- ABOUT THIS TASK
Produce a verbatim copy of the data below that contains no pictures.
Start of SUPPLIED MATERIAL
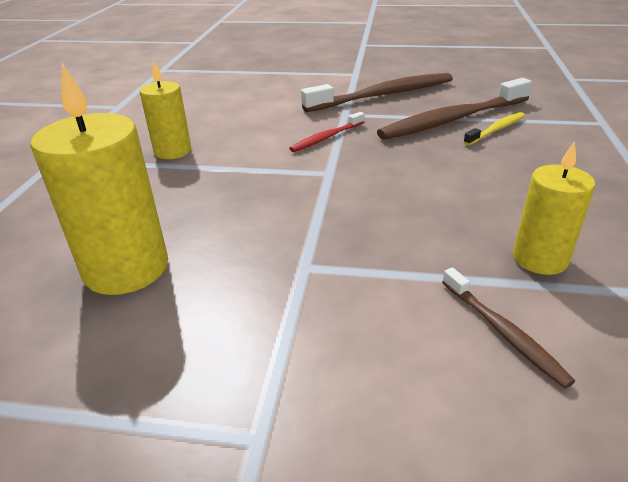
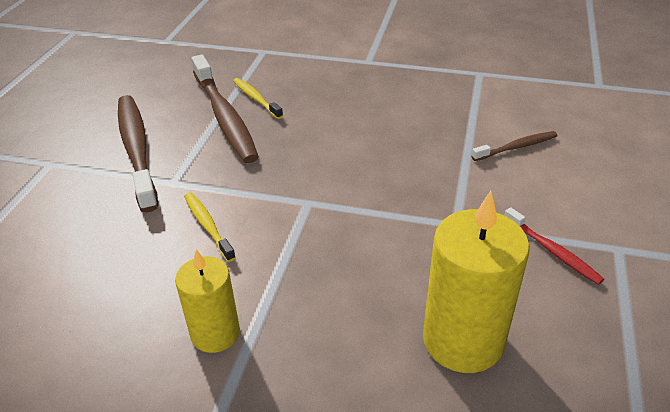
camera: 85 degrees left, 5 degrees up
(290, 133) = (208, 226): none -> yellow toothbrush
(326, 137) = (230, 199): red toothbrush -> red toothbrush (552, 251)
(540, 259) = (446, 120): yellow candle -> none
End of SUPPLIED MATERIAL
- ANSWER TO THE PROBLEM
camera: 85 degrees left, 5 degrees up
(290, 133) = (208, 226): none -> yellow toothbrush
(326, 137) = (230, 199): red toothbrush -> red toothbrush (552, 251)
(540, 259) = (446, 120): yellow candle -> none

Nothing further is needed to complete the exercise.